• STORED DATA:
━━━━
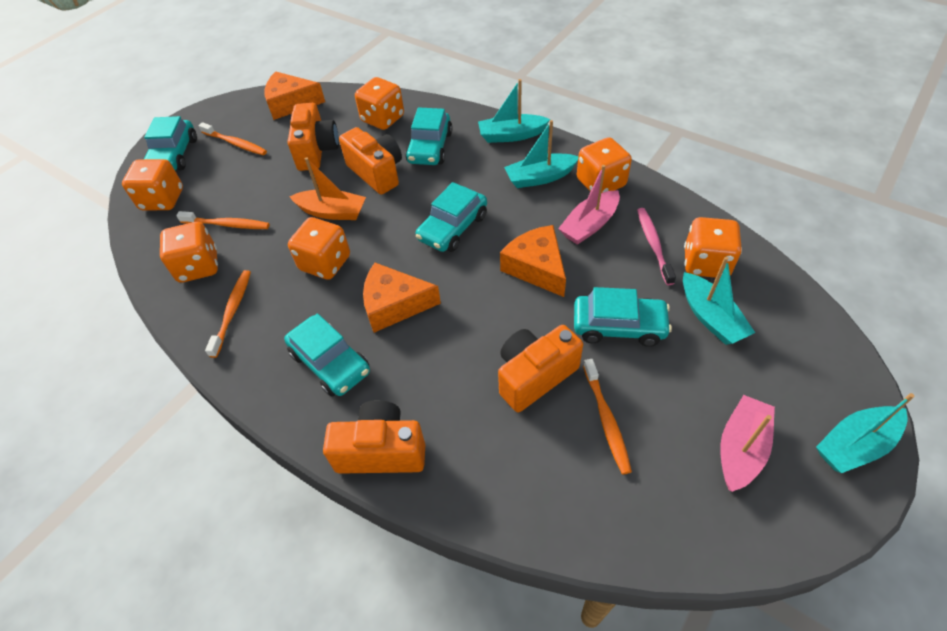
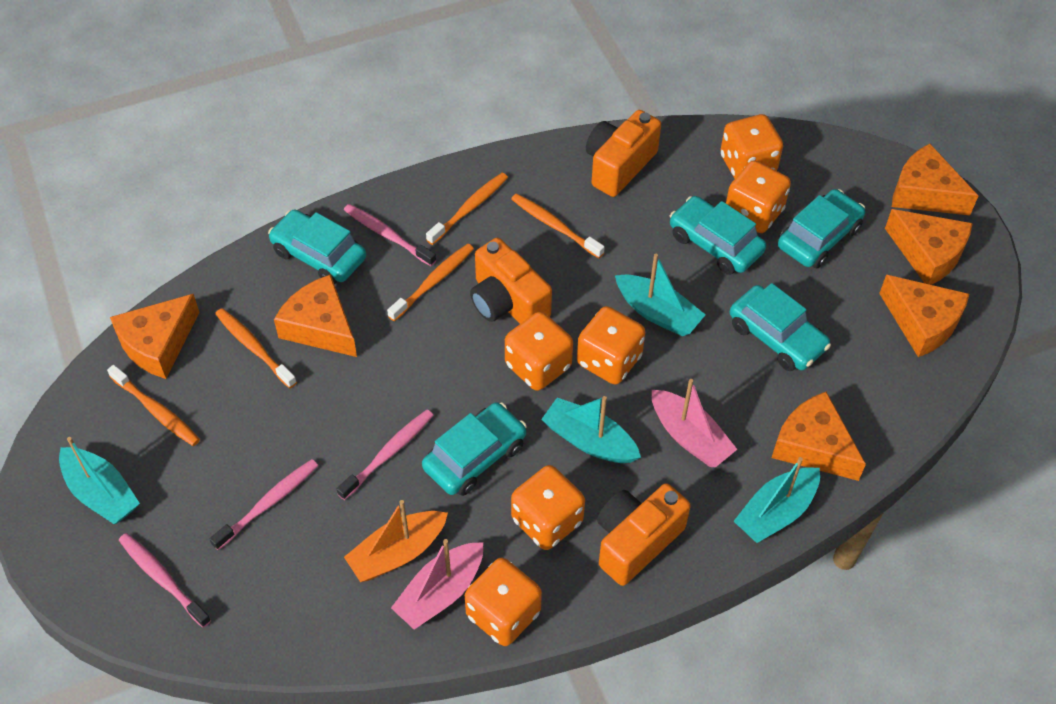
orange camera: 4 -> 3
orange cheese: 3 -> 6
orange toothbrush: 4 -> 5
pink toothbrush: 1 -> 4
━━━━
• ACTION ITEM:
Could you copy the listing above exactly, without its pictures?

• TASK ANSWER:
orange camera: 4 -> 3
orange cheese: 3 -> 6
orange toothbrush: 4 -> 5
pink toothbrush: 1 -> 4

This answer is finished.